GOAL: Format the lines of the data below as a numbered list, leaving out the blank lines.

'''

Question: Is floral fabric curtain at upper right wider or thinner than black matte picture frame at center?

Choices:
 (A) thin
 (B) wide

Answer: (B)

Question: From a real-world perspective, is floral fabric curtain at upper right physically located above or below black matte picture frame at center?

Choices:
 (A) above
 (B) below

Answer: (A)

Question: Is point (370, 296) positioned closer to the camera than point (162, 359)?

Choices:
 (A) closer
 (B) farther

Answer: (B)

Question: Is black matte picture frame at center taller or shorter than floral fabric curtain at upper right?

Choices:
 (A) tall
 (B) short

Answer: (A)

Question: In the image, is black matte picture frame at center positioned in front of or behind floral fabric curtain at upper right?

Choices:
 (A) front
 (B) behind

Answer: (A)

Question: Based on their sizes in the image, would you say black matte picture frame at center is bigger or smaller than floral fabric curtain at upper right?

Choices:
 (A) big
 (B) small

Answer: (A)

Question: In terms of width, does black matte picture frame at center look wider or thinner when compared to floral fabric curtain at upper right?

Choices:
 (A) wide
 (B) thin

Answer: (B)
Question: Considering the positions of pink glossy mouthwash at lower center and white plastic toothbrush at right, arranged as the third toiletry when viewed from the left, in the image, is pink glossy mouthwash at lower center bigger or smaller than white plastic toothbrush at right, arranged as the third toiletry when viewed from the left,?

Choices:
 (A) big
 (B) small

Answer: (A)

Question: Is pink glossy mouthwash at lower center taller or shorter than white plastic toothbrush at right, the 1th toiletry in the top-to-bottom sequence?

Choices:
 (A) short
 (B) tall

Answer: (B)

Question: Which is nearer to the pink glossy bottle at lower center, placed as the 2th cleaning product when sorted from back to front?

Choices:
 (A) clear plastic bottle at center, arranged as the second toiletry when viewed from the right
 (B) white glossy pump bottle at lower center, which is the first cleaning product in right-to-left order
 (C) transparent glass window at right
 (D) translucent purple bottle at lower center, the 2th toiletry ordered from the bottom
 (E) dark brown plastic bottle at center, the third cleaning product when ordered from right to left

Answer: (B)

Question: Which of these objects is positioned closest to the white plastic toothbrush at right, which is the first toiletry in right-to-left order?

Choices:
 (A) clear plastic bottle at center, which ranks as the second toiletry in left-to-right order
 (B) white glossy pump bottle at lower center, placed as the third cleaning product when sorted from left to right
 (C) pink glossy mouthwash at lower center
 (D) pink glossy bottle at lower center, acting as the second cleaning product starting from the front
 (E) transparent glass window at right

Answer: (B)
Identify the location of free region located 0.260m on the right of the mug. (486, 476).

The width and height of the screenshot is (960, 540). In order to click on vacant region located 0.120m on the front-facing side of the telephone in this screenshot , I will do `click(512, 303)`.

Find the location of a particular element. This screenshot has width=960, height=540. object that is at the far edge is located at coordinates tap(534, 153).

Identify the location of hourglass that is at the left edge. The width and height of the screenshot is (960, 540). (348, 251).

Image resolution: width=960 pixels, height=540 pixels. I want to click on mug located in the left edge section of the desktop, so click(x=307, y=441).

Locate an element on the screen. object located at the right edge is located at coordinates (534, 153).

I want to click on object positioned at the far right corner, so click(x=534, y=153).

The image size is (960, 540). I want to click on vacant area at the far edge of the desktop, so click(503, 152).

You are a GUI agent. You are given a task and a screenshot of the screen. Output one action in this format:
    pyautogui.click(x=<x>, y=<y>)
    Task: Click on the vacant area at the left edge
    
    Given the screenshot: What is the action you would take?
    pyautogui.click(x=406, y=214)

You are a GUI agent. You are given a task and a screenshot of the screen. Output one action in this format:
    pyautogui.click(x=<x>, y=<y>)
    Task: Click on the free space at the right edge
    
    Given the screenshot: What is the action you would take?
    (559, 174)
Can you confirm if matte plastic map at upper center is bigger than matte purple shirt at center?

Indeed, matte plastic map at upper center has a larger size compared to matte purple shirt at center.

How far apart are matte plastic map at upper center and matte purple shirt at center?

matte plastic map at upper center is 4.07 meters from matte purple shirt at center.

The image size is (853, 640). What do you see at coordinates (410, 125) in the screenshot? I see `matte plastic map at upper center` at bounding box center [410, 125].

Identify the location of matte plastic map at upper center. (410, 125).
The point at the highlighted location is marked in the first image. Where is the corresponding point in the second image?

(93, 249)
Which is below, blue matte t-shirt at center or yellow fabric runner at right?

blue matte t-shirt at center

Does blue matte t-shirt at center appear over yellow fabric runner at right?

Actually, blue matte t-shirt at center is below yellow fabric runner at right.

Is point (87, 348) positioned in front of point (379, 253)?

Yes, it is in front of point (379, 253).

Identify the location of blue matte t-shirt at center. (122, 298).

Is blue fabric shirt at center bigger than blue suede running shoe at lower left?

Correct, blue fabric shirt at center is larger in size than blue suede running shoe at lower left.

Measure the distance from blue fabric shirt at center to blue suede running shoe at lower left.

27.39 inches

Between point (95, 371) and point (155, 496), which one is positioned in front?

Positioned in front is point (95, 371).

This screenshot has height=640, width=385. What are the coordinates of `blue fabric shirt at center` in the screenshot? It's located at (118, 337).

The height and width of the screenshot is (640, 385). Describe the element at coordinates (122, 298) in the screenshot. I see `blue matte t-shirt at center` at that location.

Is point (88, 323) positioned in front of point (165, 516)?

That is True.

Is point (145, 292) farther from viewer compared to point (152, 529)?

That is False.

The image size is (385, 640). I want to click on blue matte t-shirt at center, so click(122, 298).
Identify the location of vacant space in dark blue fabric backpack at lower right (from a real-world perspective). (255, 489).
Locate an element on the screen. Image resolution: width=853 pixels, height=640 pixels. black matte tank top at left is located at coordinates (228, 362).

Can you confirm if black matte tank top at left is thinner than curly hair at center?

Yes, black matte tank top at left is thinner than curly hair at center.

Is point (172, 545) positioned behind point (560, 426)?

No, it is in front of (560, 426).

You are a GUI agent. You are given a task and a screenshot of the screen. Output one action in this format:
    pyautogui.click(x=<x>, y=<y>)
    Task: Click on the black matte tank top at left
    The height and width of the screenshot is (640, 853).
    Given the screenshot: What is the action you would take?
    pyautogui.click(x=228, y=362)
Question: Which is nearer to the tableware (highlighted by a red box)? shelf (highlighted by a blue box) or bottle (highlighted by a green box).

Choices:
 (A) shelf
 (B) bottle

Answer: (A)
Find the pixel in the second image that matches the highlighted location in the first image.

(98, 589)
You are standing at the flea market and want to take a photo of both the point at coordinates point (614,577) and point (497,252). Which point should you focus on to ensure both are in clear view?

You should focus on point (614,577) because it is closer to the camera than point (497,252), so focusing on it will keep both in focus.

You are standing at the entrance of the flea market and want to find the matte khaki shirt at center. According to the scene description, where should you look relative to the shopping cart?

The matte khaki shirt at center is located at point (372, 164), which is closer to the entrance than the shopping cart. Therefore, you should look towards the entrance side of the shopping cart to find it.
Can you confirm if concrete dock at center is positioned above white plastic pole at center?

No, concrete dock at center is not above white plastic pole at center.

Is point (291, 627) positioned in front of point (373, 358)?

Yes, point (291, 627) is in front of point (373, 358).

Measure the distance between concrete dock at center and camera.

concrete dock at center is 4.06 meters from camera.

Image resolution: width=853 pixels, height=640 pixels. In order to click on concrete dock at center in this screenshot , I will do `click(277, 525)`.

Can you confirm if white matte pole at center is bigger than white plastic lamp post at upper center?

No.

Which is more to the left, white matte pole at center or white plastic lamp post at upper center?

'''

OUTPUT FOR THIS TASK:
1. Question: Is floral fabric curtain at upper right wider or thinner than black matte picture frame at center?
2. Choices:
3.  (A) thin
4.  (B) wide
5. Answer: (B)
6. Question: From a real-world perspective, is floral fabric curtain at upper right physically located above or below black matte picture frame at center?
7. Choices:
8.  (A) above
9.  (B) below
10. Answer: (A)
11. Question: Is point (370, 296) positioned closer to the camera than point (162, 359)?
12. Choices:
13.  (A) closer
14.  (B) farther
15. Answer: (B)
16. Question: Is black matte picture frame at center taller or shorter than floral fabric curtain at upper right?
17. Choices:
18.  (A) tall
19.  (B) short
20. Answer: (A)
21. Question: In the image, is black matte picture frame at center positioned in front of or behind floral fabric curtain at upper right?
22. Choices:
23.  (A) front
24.  (B) behind
25. Answer: (A)
26. Question: Based on their sizes in the image, would you say black matte picture frame at center is bigger or smaller than floral fabric curtain at upper right?
27. Choices:
28.  (A) big
29.  (B) small
30. Answer: (A)
31. Question: In terms of width, does black matte picture frame at center look wider or thinner when compared to floral fabric curtain at upper right?
32. Choices:
33.  (A) wide
34.  (B) thin
35. Answer: (B)
36. Question: Considering the positions of pink glossy mouthwash at lower center and white plastic toothbrush at right, arranged as the third toiletry when viewed from the left, in the image, is pink glossy mouthwash at lower center bigger or smaller than white plastic toothbrush at right, arranged as the third toiletry when viewed from the left,?
37. Choices:
38.  (A) big
39.  (B) small
40. Answer: (A)
41. Question: Is pink glossy mouthwash at lower center taller or shorter than white plastic toothbrush at right, the 1th toiletry in the top-to-bottom sequence?
42. Choices:
43.  (A) short
44.  (B) tall
45. Answer: (B)
46. Question: Which is nearer to the pink glossy bottle at lower center, placed as the 2th cleaning product when sorted from back to front?
47. Choices:
48.  (A) clear plastic bottle at center, arranged as the second toiletry when viewed from the right
49.  (B) white glossy pump bottle at lower center, which is the first cleaning product in right-to-left order
50.  (C) transparent glass window at right
51.  (D) translucent purple bottle at lower center, the 2th toiletry ordered from the bottom
52.  (E) dark brown plastic bottle at center, the third cleaning product when ordered from right to left
53. Answer: (B)
54. Question: Which of these objects is positioned closest to the white plastic toothbrush at right, which is the first toiletry in right-to-left order?
55. Choices:
56.  (A) clear plastic bottle at center, which ranks as the second toiletry in left-to-right order
57.  (B) white glossy pump bottle at lower center, placed as the third cleaning product when sorted from left to right
58.  (C) pink glossy mouthwash at lower center
59.  (D) pink glossy bottle at lower center, acting as the second cleaning product starting from the front
60.  (E) transparent glass window at right
61. Answer: (B)
62. Identify the location of free region located 0.260m on the right of the mug. (486, 476).
63. The width and height of the screenshot is (960, 540). In order to click on vacant region located 0.120m on the front-facing side of the telephone in this screenshot , I will do `click(512, 303)`.
64. Find the location of a particular element. This screenshot has width=960, height=540. object that is at the far edge is located at coordinates tap(534, 153).
65. Identify the location of hourglass that is at the left edge. The width and height of the screenshot is (960, 540). (348, 251).
66. Image resolution: width=960 pixels, height=540 pixels. I want to click on mug located in the left edge section of the desktop, so click(x=307, y=441).
67. Locate an element on the screen. object located at the right edge is located at coordinates (534, 153).
68. I want to click on object positioned at the far right corner, so click(x=534, y=153).
69. The image size is (960, 540). I want to click on vacant area at the far edge of the desktop, so click(503, 152).
70. You are a GUI agent. You are given a task and a screenshot of the screen. Output one action in this format:
71.     pyautogui.click(x=<x>, y=<y>)
72.     Task: Click on the vacant area at the left edge
73.     Given the screenshot: What is the action you would take?
74.     pyautogui.click(x=406, y=214)
75. You are a GUI agent. You are given a task and a screenshot of the screen. Output one action in this format:
76.     pyautogui.click(x=<x>, y=<y>)
77.     Task: Click on the free space at the right edge
78.     Given the screenshot: What is the action you would take?
79.     (559, 174)
80. Can you confirm if matte plastic map at upper center is bigger than matte purple shirt at center?
81. Indeed, matte plastic map at upper center has a larger size compared to matte purple shirt at center.
82. How far apart are matte plastic map at upper center and matte purple shirt at center?
83. matte plastic map at upper center is 4.07 meters from matte purple shirt at center.
84. The image size is (853, 640). What do you see at coordinates (410, 125) in the screenshot? I see `matte plastic map at upper center` at bounding box center [410, 125].
85. Identify the location of matte plastic map at upper center. (410, 125).
86. The point at the highlighted location is marked in the first image. Where is the corresponding point in the second image?
87. (93, 249)
88. Which is below, blue matte t-shirt at center or yellow fabric runner at right?
89. blue matte t-shirt at center
90. Does blue matte t-shirt at center appear over yellow fabric runner at right?
91. Actually, blue matte t-shirt at center is below yellow fabric runner at right.
92. Is point (87, 348) positioned in front of point (379, 253)?
93. Yes, it is in front of point (379, 253).
94. Identify the location of blue matte t-shirt at center. (122, 298).
95. Is blue fabric shirt at center bigger than blue suede running shoe at lower left?
96. Correct, blue fabric shirt at center is larger in size than blue suede running shoe at lower left.
97. Measure the distance from blue fabric shirt at center to blue suede running shoe at lower left.
98. 27.39 inches
99. Between point (95, 371) and point (155, 496), which one is positioned in front?
100. Positioned in front is point (95, 371).
101. This screenshot has height=640, width=385. What are the coordinates of `blue fabric shirt at center` in the screenshot? It's located at (118, 337).
102. The height and width of the screenshot is (640, 385). Describe the element at coordinates (122, 298) in the screenshot. I see `blue matte t-shirt at center` at that location.
103. Is point (88, 323) positioned in front of point (165, 516)?
104. That is True.
105. Is point (145, 292) farther from viewer compared to point (152, 529)?
106. That is False.
107. The image size is (385, 640). I want to click on blue matte t-shirt at center, so click(122, 298).
108. Identify the location of vacant space in dark blue fabric backpack at lower right (from a real-world perspective). (255, 489).
109. Locate an element on the screen. Image resolution: width=853 pixels, height=640 pixels. black matte tank top at left is located at coordinates (228, 362).
110. Can you confirm if black matte tank top at left is thinner than curly hair at center?
111. Yes, black matte tank top at left is thinner than curly hair at center.
112. Is point (172, 545) positioned behind point (560, 426)?
113. No, it is in front of (560, 426).
114. You are a GUI agent. You are given a task and a screenshot of the screen. Output one action in this format:
115.     pyautogui.click(x=<x>, y=<y>)
116.     Task: Click on the black matte tank top at left
117.     The height and width of the screenshot is (640, 853).
118.     Given the screenshot: What is the action you would take?
119.     pyautogui.click(x=228, y=362)
120. Question: Which is nearer to the tableware (highlighted by a red box)? shelf (highlighted by a blue box) or bottle (highlighted by a green box).
121. Choices:
122.  (A) shelf
123.  (B) bottle
124. Answer: (A)
125. Find the pixel in the second image that matches the highlighted location in the first image.
126. (98, 589)
127. You are standing at the flea market and want to take a photo of both the point at coordinates point (614,577) and point (497,252). Which point should you focus on to ensure both are in clear view?
128. You should focus on point (614,577) because it is closer to the camera than point (497,252), so focusing on it will keep both in focus.
129. You are standing at the entrance of the flea market and want to find the matte khaki shirt at center. According to the scene description, where should you look relative to the shopping cart?
130. The matte khaki shirt at center is located at point (372, 164), which is closer to the entrance than the shopping cart. Therefore, you should look towards the entrance side of the shopping cart to find it.
131. Can you confirm if concrete dock at center is positioned above white plastic pole at center?
132. No, concrete dock at center is not above white plastic pole at center.
133. Is point (291, 627) positioned in front of point (373, 358)?
134. Yes, point (291, 627) is in front of point (373, 358).
135. Measure the distance between concrete dock at center and camera.
136. concrete dock at center is 4.06 meters from camera.
137. Image resolution: width=853 pixels, height=640 pixels. In order to click on concrete dock at center in this screenshot , I will do `click(277, 525)`.
138. Can you confirm if white matte pole at center is bigger than white plastic lamp post at upper center?
139. No.
140. Which is more to the left, white matte pole at center or white plastic lamp post at upper center?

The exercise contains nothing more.